• WHAT IS EXPECTED:
Transcribe the entries below without changing a word, and omit every picture.

[Coordinate-based object records]
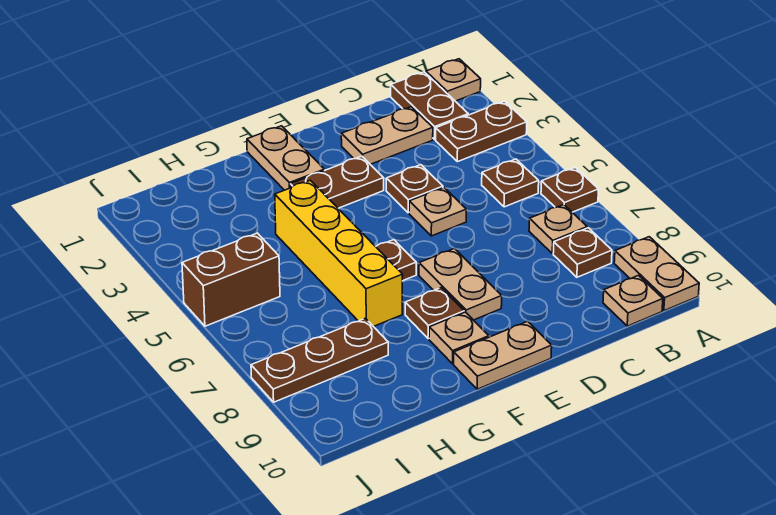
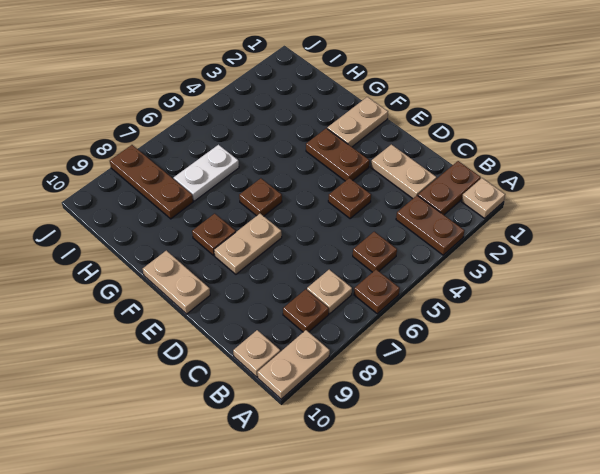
tan plate D5 level 1 -> none
tan plate F9 level 1 -> none
yellow brick G4:G7 level 1 -> none
none -> white plate H6:H7 level 1
brown brick I5:J5 level 1 -> none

• WRITTEN ANSWER:
tan plate D5 level 1 -> none
tan plate F9 level 1 -> none
yellow brick G4:G7 level 1 -> none
none -> white plate H6:H7 level 1
brown brick I5:J5 level 1 -> none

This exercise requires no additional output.